Start of Records to process

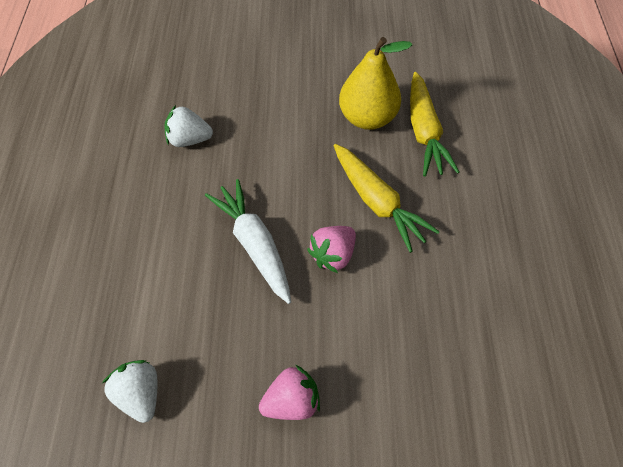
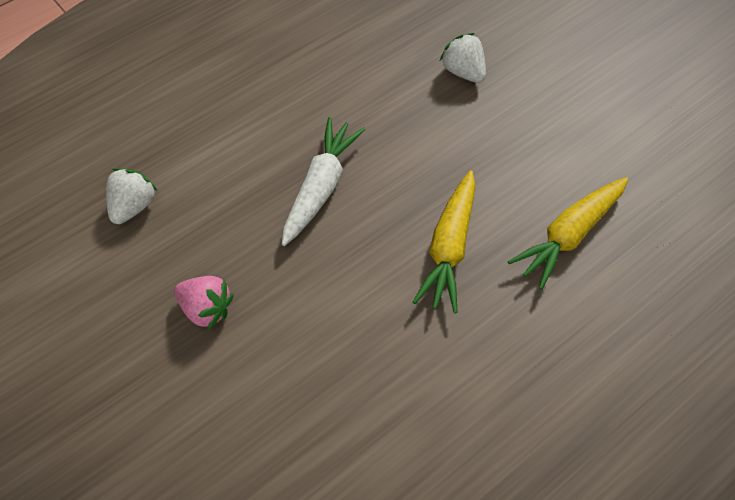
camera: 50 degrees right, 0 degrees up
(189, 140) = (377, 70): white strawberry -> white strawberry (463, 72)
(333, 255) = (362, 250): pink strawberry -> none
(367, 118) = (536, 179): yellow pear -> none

End of Records to process
Start of Records to process

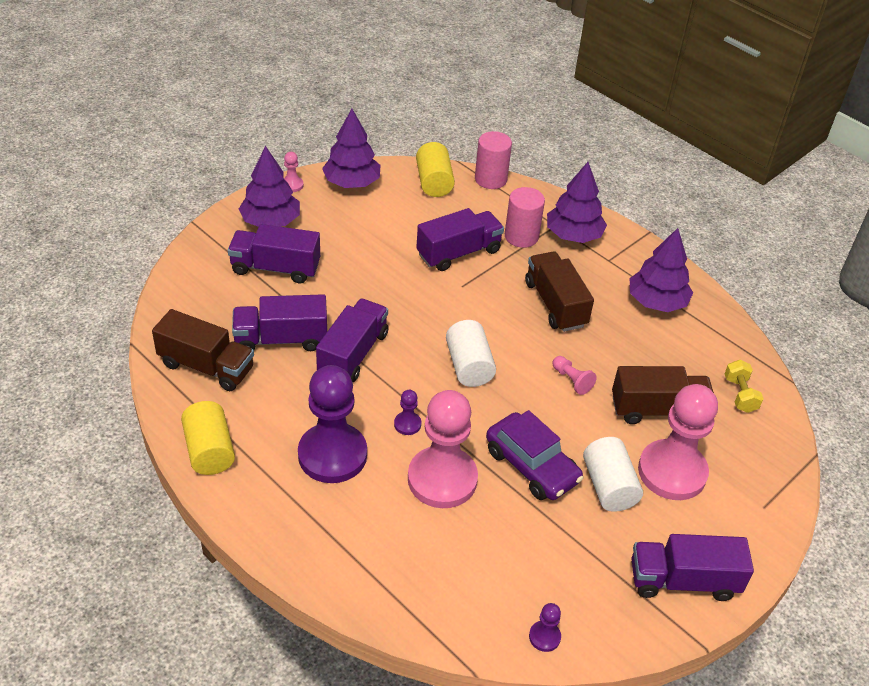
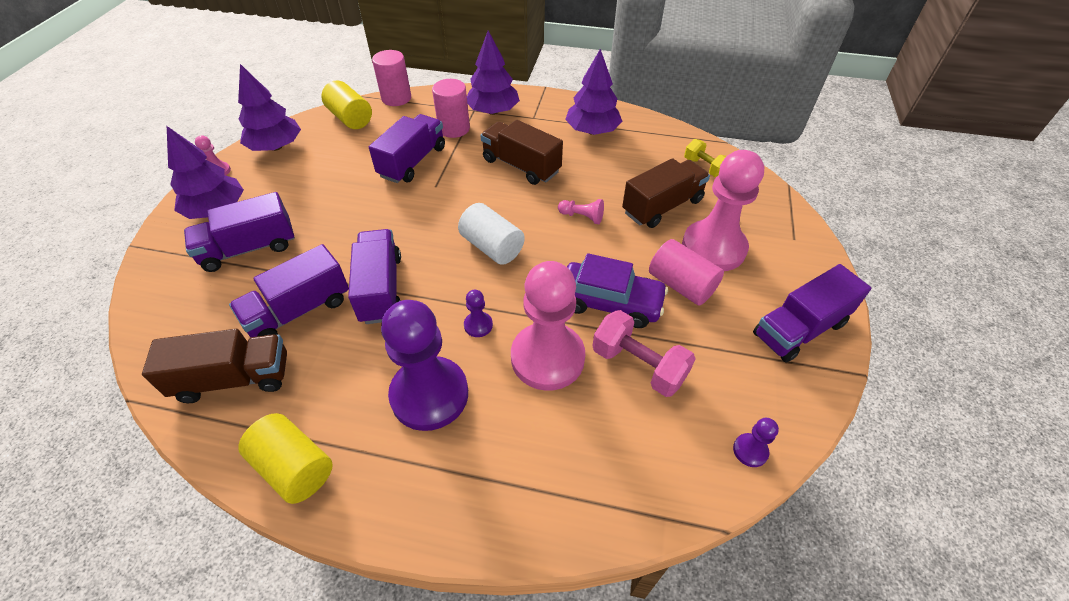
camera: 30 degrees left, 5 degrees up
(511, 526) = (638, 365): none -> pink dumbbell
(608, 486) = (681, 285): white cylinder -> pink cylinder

End of Records to process

Assignment ▸ Retype only this portion of the data above: the line containing "(189, 140) = (377, 70): white", the line containing "(367, 118) = (536, 179): yellow pear -> none", and all lines between them, exactly.

Expected answer ▸
(189, 140) = (377, 70): white strawberry -> white strawberry (463, 72)
(333, 255) = (362, 250): pink strawberry -> none
(367, 118) = (536, 179): yellow pear -> none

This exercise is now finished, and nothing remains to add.